Source data:
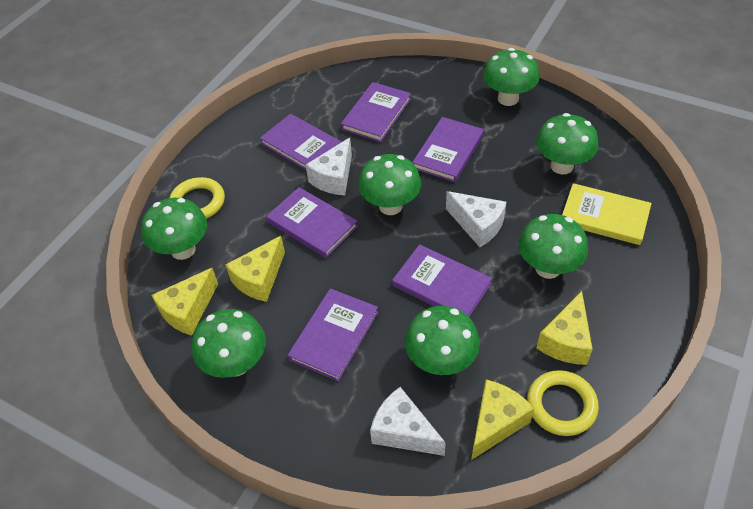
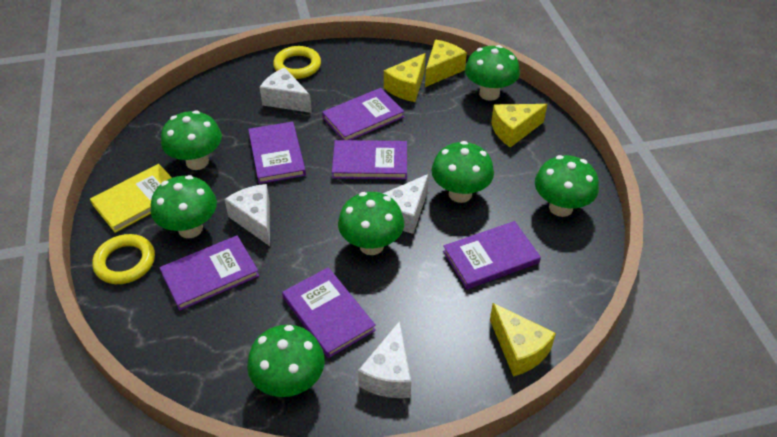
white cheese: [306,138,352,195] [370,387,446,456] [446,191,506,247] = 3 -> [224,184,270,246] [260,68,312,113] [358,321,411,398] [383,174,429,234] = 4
--
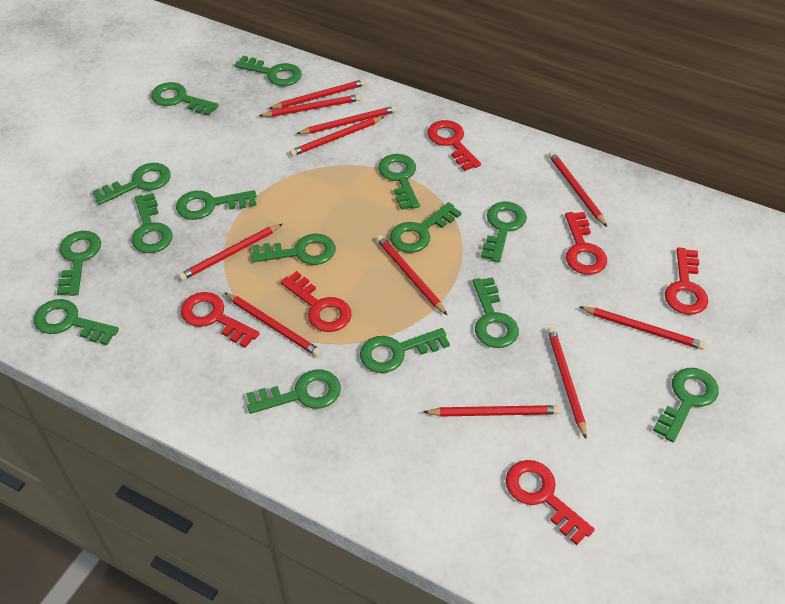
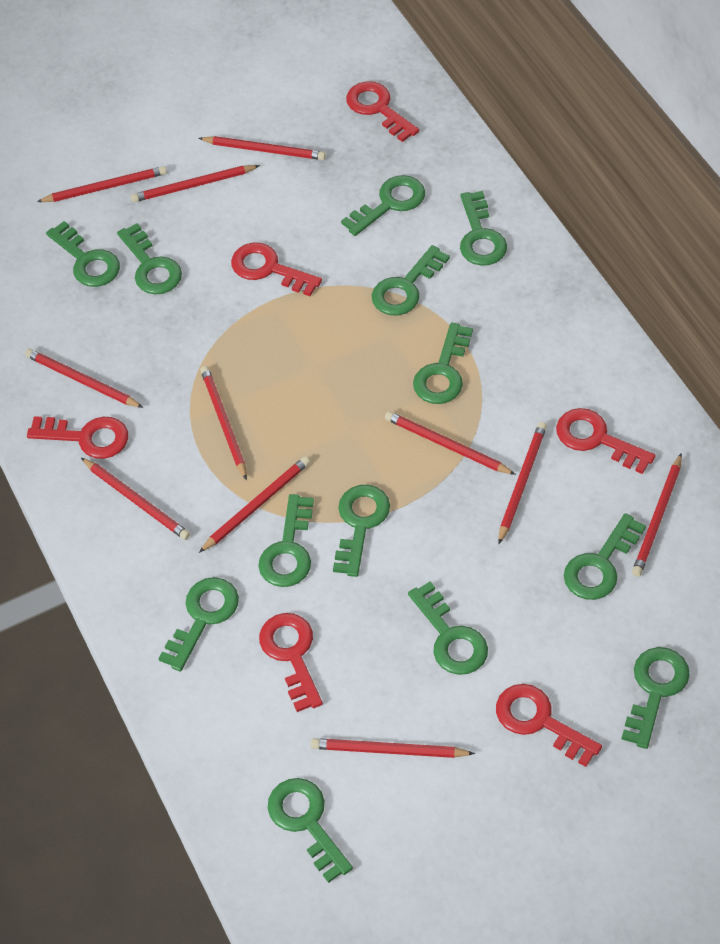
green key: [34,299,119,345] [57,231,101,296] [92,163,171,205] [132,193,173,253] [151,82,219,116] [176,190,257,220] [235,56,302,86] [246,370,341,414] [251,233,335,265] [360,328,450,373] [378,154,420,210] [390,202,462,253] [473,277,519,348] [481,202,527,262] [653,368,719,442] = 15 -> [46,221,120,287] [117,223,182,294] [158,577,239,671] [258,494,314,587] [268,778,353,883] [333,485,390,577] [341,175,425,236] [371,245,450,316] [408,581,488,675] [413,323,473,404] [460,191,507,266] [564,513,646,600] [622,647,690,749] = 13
---
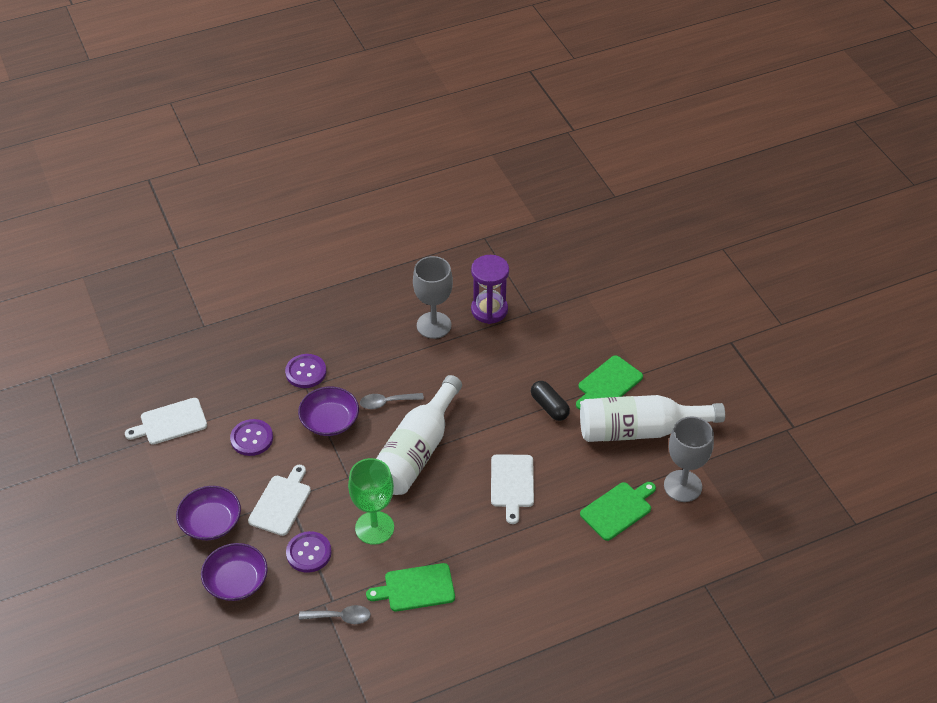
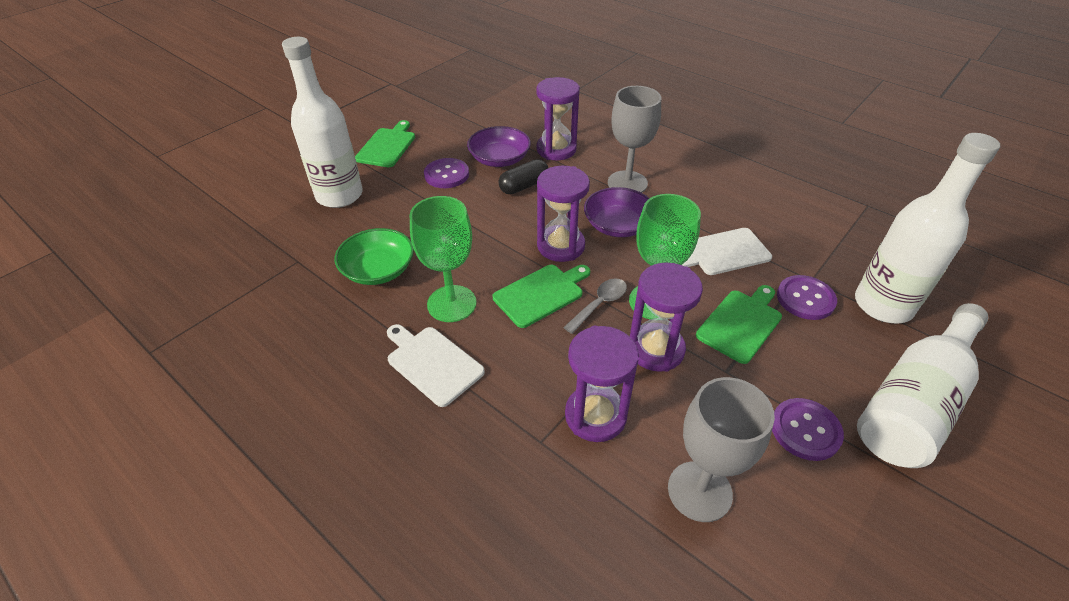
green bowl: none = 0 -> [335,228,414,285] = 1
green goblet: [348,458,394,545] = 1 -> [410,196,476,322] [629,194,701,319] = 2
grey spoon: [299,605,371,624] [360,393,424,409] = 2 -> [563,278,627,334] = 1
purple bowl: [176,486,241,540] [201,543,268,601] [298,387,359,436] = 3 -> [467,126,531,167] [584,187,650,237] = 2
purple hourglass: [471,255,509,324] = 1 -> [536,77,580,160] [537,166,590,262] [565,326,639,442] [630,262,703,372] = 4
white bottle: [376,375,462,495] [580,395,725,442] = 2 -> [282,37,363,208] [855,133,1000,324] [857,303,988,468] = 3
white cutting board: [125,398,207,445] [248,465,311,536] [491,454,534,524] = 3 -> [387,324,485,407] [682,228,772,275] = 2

Task: Give the number of lines above in which the word "bowl" appears, and nothing more.

Answer area: 2